##### DATA EXTRACT
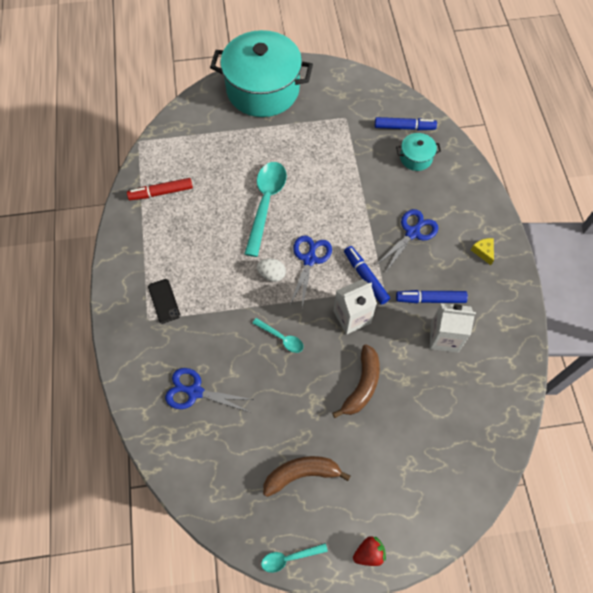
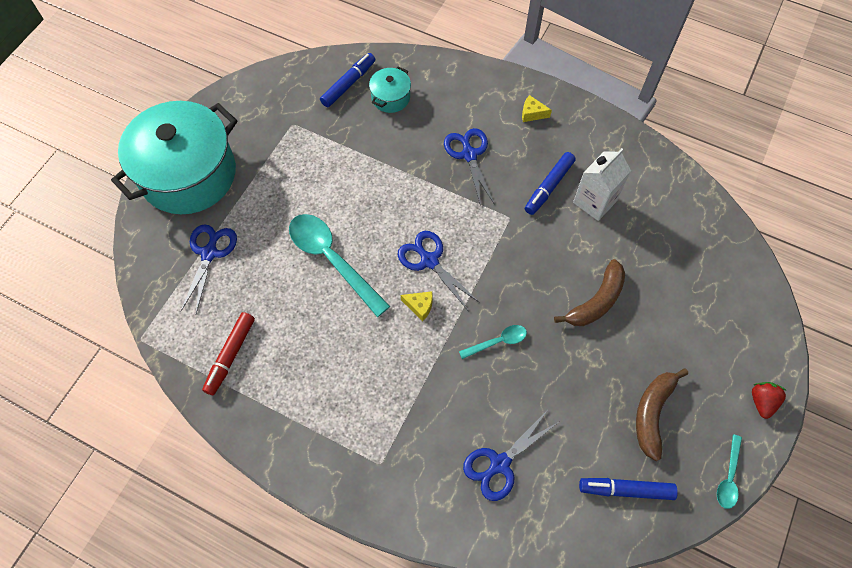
camera: 55 degrees left, 0 degrees up
(164, 301) = (370, 433): black phone -> none
(219, 137) = (209, 253): none -> blue scissors
(271, 274) = (419, 306): white egg -> yellow cheese
(352, 317) = (520, 264): white carton -> none
(362, 385) = (596, 301): brown banana -> brown banana turned 75 degrees clockwise
(365, 277) = (486, 224): blue marker -> blue marker (625, 489)

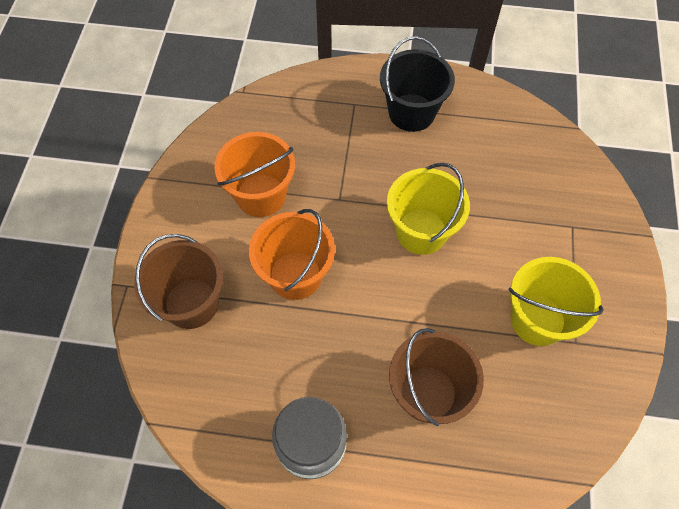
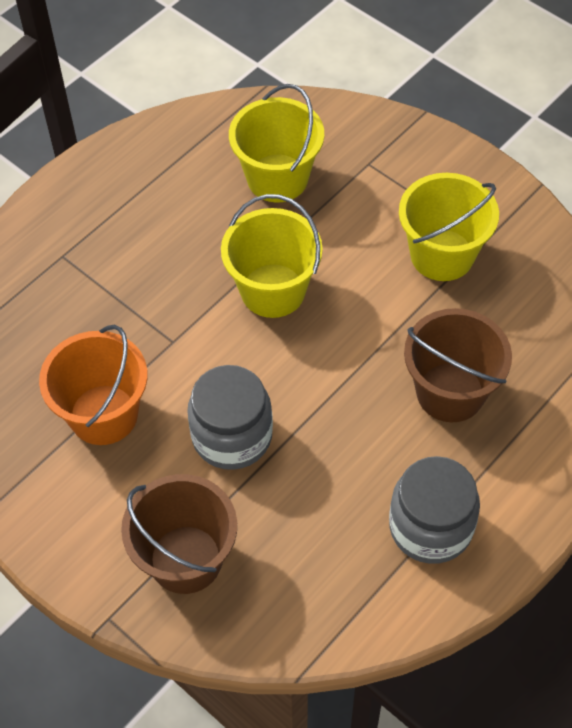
camera: 55 degrees left, 5 degrees down
(295, 275) = (232, 436): orange bucket -> grey jar
(411, 112) = (122, 211): black bucket -> none
(511, 180) = (277, 178): none -> yellow bucket

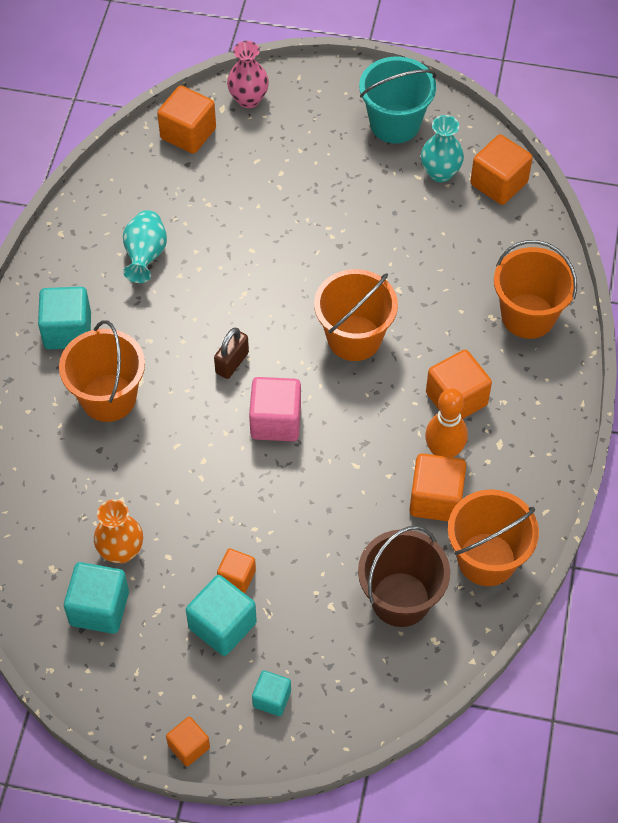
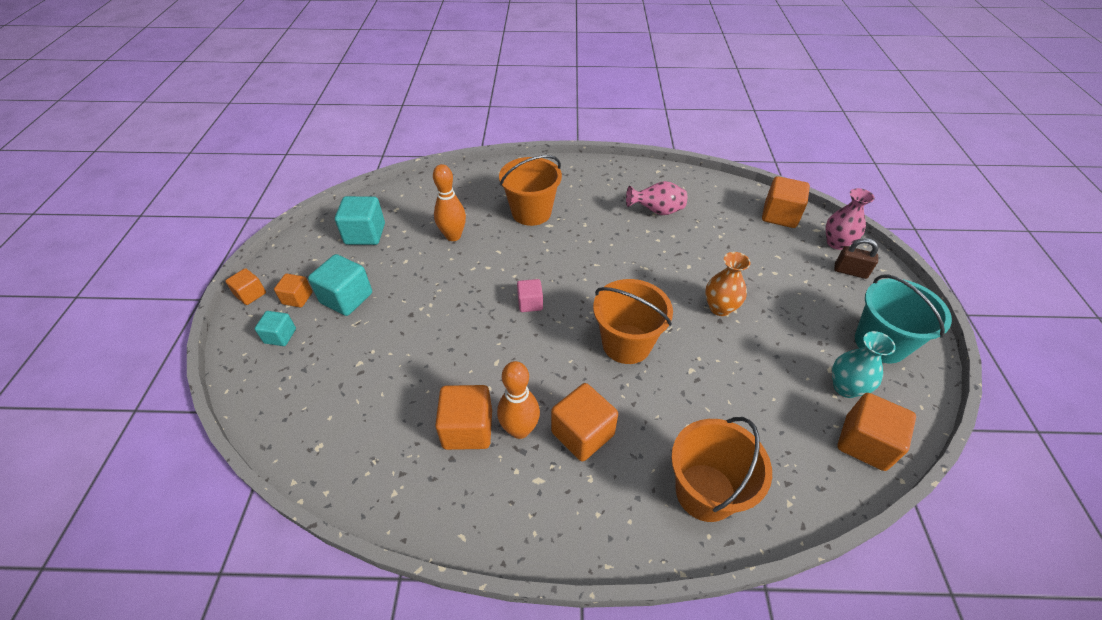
camera: 80 degrees right, 10 degrees down
(67, 331) = (580, 186): turquoise cube -> none
(121, 551) = (409, 237): orange vase -> orange vase (720, 308)
(133, 496) = (453, 236): none -> orange bowling pin
(145, 256) = (656, 211): turquoise vase -> pink vase
(232, 363) = (578, 270): brown padlock -> brown padlock (850, 271)
(237, 577) = (387, 300): orange cube -> orange cube (297, 298)
(275, 421) = (530, 303): pink cube -> pink cube, size x0.60
(400, 599) = (362, 413): brown bucket -> none
(486, 559) = (403, 482): orange bucket -> none

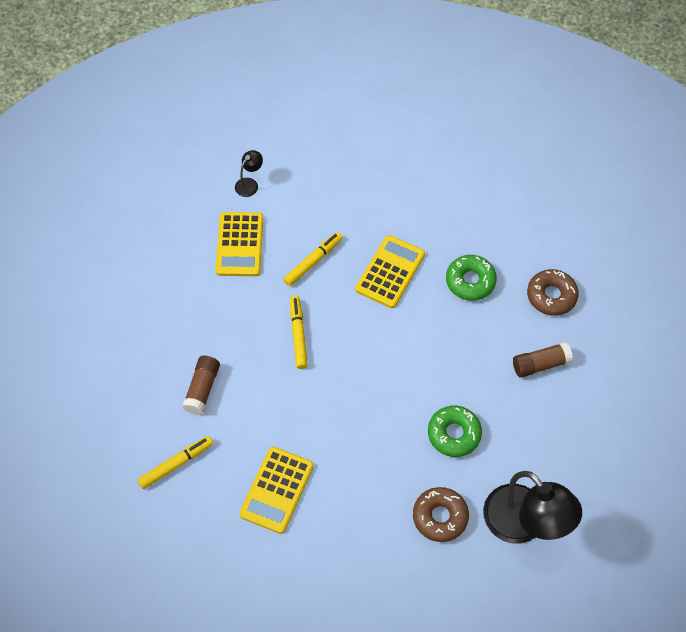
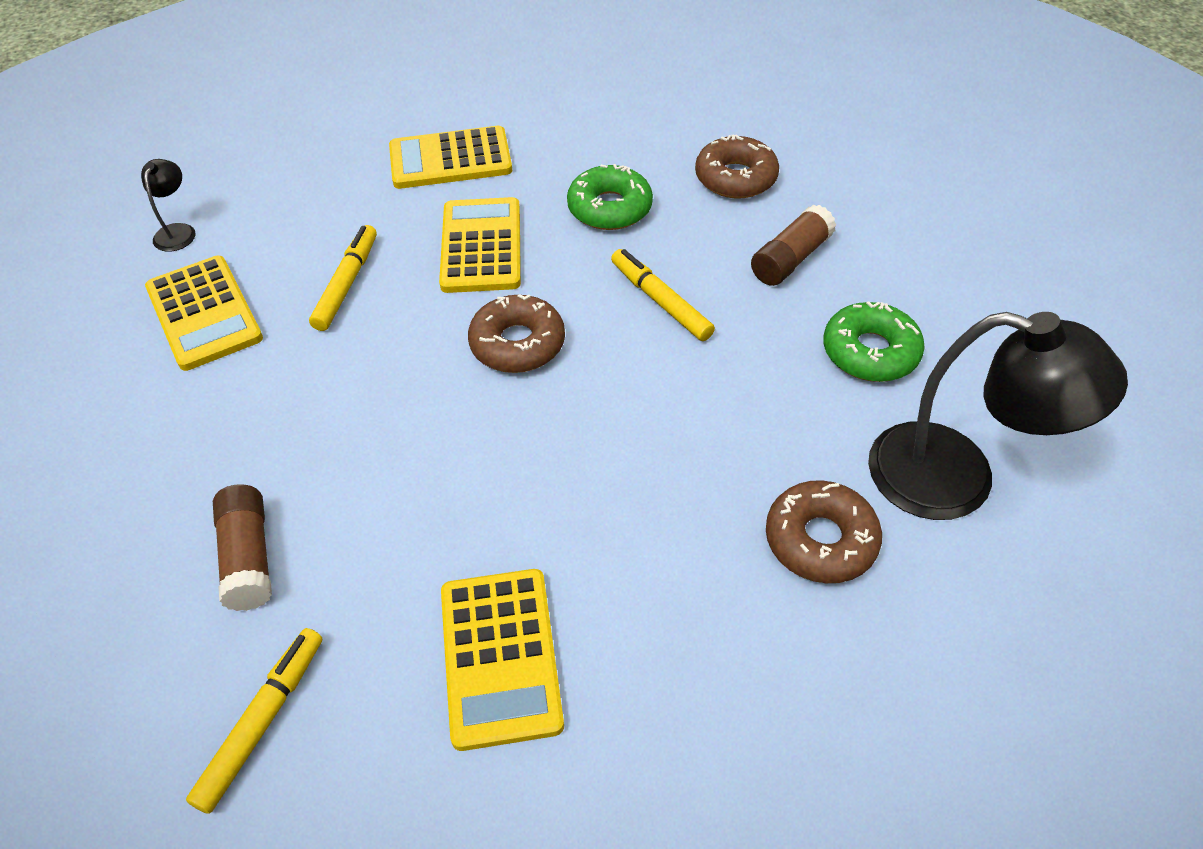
camera: 30 degrees left, 10 degrees down
(298, 334) = (384, 390): yellow marker -> yellow marker (660, 301)
(373, 341) = (517, 344): none -> brown donut
(408, 203) = (450, 159): none -> yellow calculator
(454, 434) = (742, 407): green donut -> green donut (870, 352)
##########
• WHAT NEEDS TO BE DONE: Pictures aside, retype all of the entries word for word.

• ANSWER TO THIS TASK:
camera: 55 degrees left, 0 degrees up
(164, 301) = (370, 433): black phone -> none
(219, 137) = (209, 253): none -> blue scissors
(271, 274) = (419, 306): white egg -> yellow cheese
(352, 317) = (520, 264): white carton -> none
(362, 385) = (596, 301): brown banana -> brown banana turned 75 degrees clockwise
(365, 277) = (486, 224): blue marker -> blue marker (625, 489)

camera: 55 degrees left, 5 degrees down
(295, 275) = (232, 436): orange bucket -> grey jar
(411, 112) = (122, 211): black bucket -> none
(511, 180) = (277, 178): none -> yellow bucket

camera: 80 degrees right, 10 degrees down
(67, 331) = (580, 186): turquoise cube -> none
(121, 551) = (409, 237): orange vase -> orange vase (720, 308)
(133, 496) = (453, 236): none -> orange bowling pin
(145, 256) = (656, 211): turquoise vase -> pink vase
(232, 363) = (578, 270): brown padlock -> brown padlock (850, 271)
(237, 577) = (387, 300): orange cube -> orange cube (297, 298)
(275, 421) = (530, 303): pink cube -> pink cube, size x0.60
(400, 599) = (362, 413): brown bucket -> none
(486, 559) = (403, 482): orange bucket -> none

camera: 30 degrees left, 10 degrees down
(298, 334) = (384, 390): yellow marker -> yellow marker (660, 301)
(373, 341) = (517, 344): none -> brown donut
(408, 203) = (450, 159): none -> yellow calculator
(454, 434) = (742, 407): green donut -> green donut (870, 352)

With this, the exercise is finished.